DATASET EXTRACT:
════
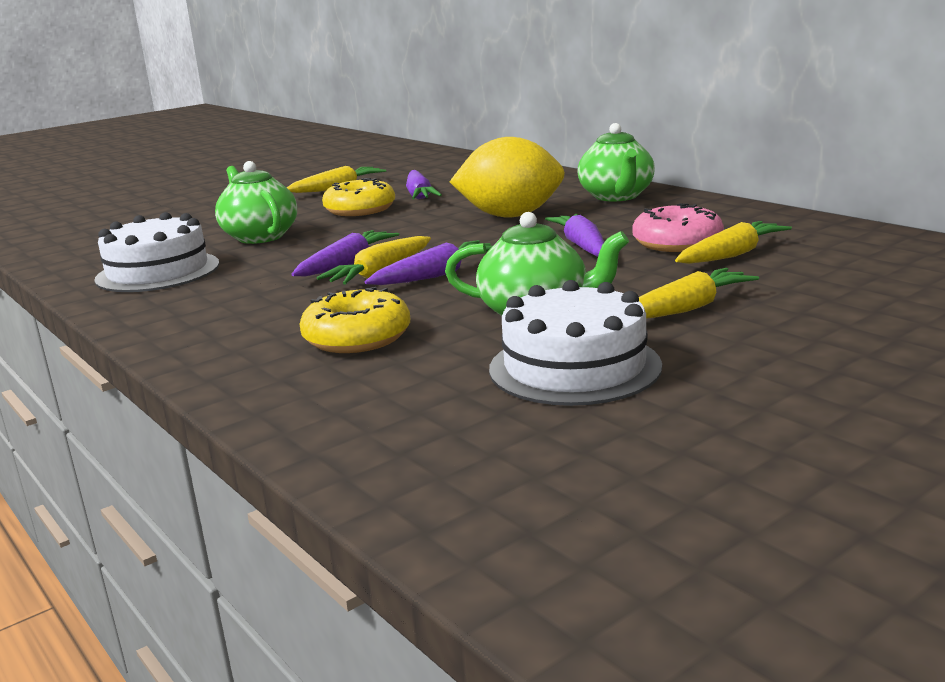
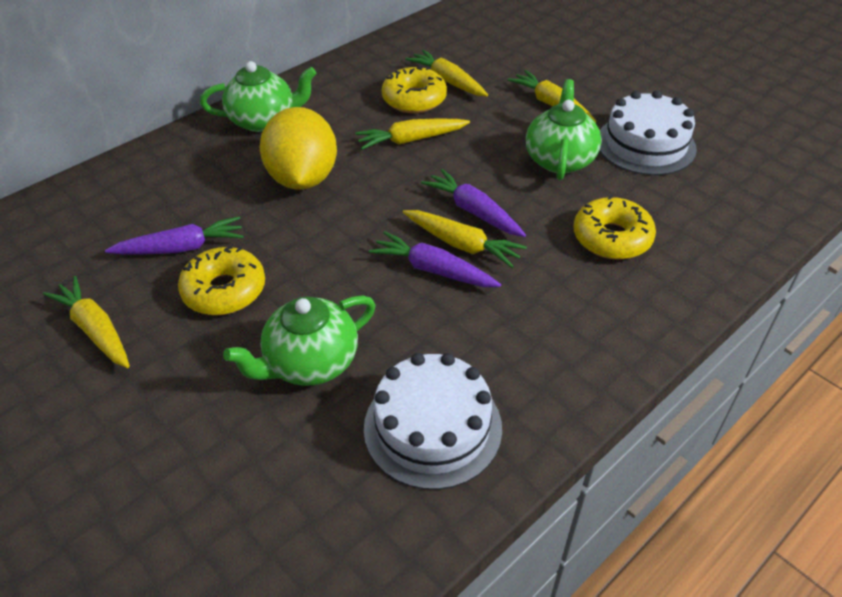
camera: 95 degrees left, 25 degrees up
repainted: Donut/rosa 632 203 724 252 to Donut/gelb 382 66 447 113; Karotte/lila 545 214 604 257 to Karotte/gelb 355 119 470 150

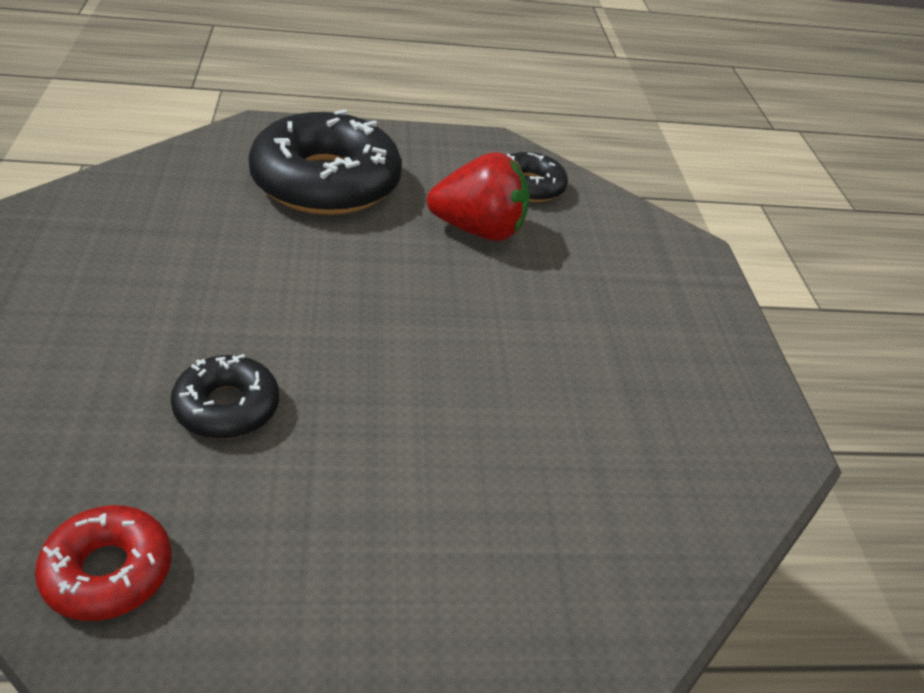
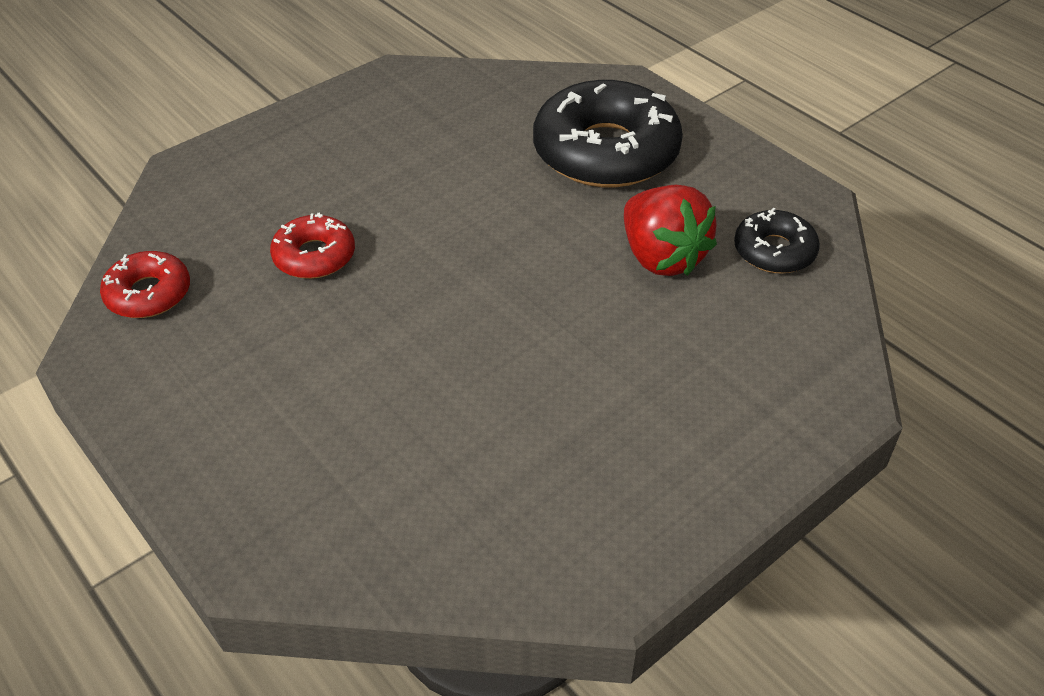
camera: 60 degrees right, 5 degrees up
repainted: Donut/schwarz 171 354 279 439 to Donut/rot 270 212 355 279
════
TASK DESCRIPTION:
Copy the listing exactly. Leave the pictures out.

EXERCISE OUTPUT:
camera: 95 degrees left, 25 degrees up
repainted: Donut/rosa 632 203 724 252 to Donut/gelb 382 66 447 113; Karotte/lila 545 214 604 257 to Karotte/gelb 355 119 470 150

camera: 60 degrees right, 5 degrees up
repainted: Donut/schwarz 171 354 279 439 to Donut/rot 270 212 355 279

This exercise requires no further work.